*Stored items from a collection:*
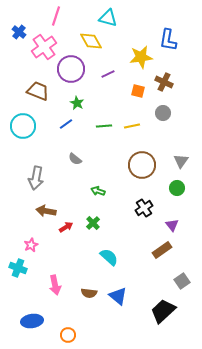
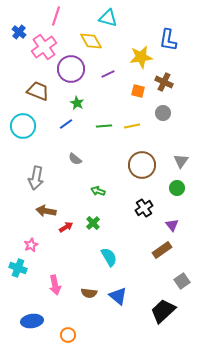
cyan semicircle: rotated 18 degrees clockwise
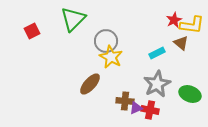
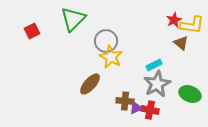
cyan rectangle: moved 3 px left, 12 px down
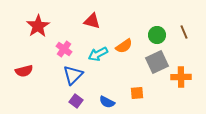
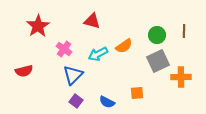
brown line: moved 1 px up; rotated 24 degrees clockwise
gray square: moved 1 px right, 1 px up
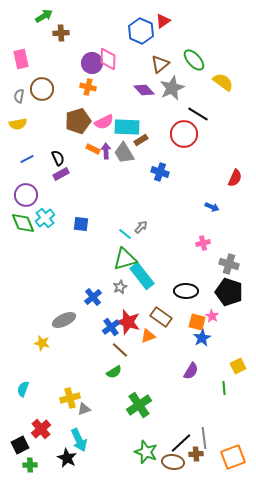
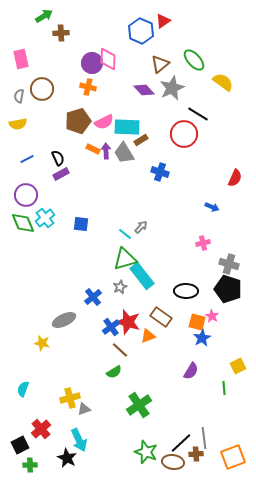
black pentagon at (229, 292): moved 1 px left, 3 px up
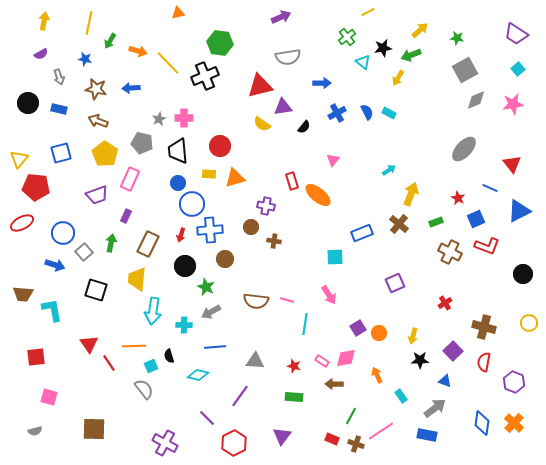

*ABOUT THIS EXERCISE:*
Please repeat every record above exactly, leaving the pictures out.

*ANSWER BELOW:*
cyan semicircle: rotated 18 degrees clockwise
cyan rectangle: moved 3 px left, 12 px down
brown line: moved 1 px up; rotated 24 degrees clockwise
gray square: moved 1 px right, 1 px up
black pentagon at (229, 292): moved 1 px left, 3 px up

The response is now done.